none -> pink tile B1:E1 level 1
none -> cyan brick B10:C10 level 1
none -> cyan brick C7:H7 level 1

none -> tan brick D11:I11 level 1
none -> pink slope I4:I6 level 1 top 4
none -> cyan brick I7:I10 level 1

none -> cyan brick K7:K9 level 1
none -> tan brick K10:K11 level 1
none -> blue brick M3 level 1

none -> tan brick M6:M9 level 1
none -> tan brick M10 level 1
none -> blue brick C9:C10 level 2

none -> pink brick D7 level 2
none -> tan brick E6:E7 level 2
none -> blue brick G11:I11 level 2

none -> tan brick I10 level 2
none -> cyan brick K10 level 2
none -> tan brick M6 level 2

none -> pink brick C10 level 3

* **Task instructions**: Every line above with the word "blue" is to be copied out.

* **Solution to this task**:
none -> blue brick M3 level 1
none -> blue brick C9:C10 level 2
none -> blue brick G11:I11 level 2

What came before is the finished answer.